WHAT YOU WILL DO: Could you copy the data that follows exactly as written, but drop the pictures?

RECORDED DATA:
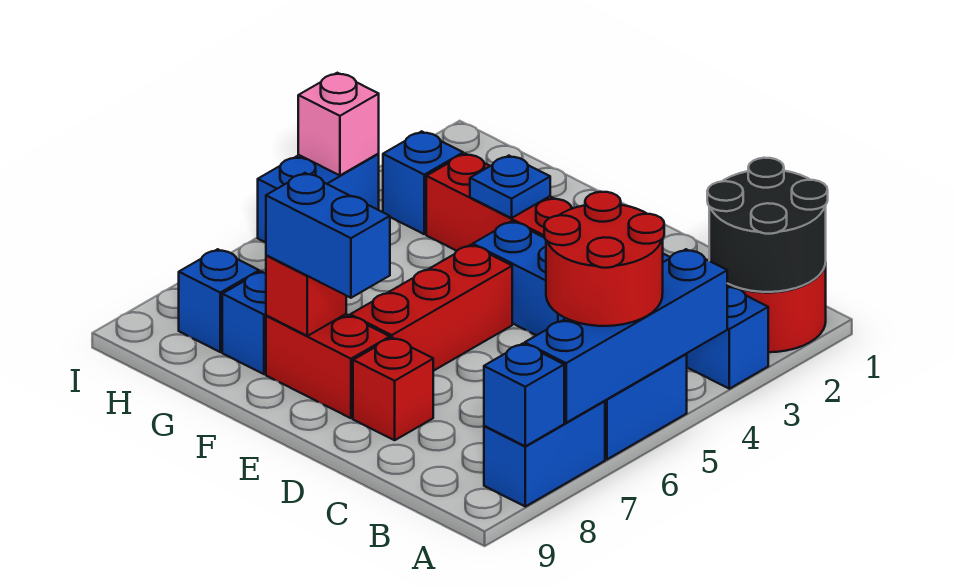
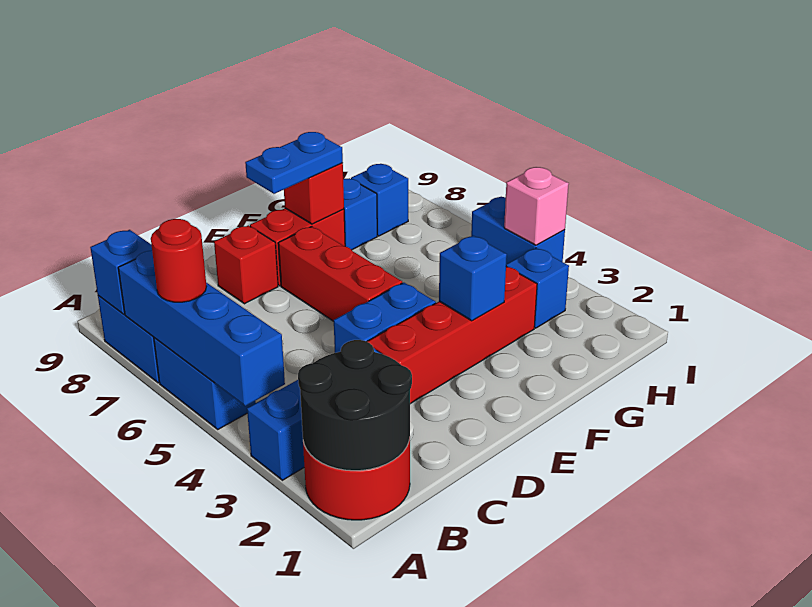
red round brick A5:B6 level 3 -> red round brick A6 level 3
blue brick E8:F8 level 3 -> blue plate E8:F8 level 3
blue plate F3 level 2 -> blue brick F3 level 2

EXERCISE SOLUTION:
red round brick A5:B6 level 3 -> red round brick A6 level 3
blue brick E8:F8 level 3 -> blue plate E8:F8 level 3
blue plate F3 level 2 -> blue brick F3 level 2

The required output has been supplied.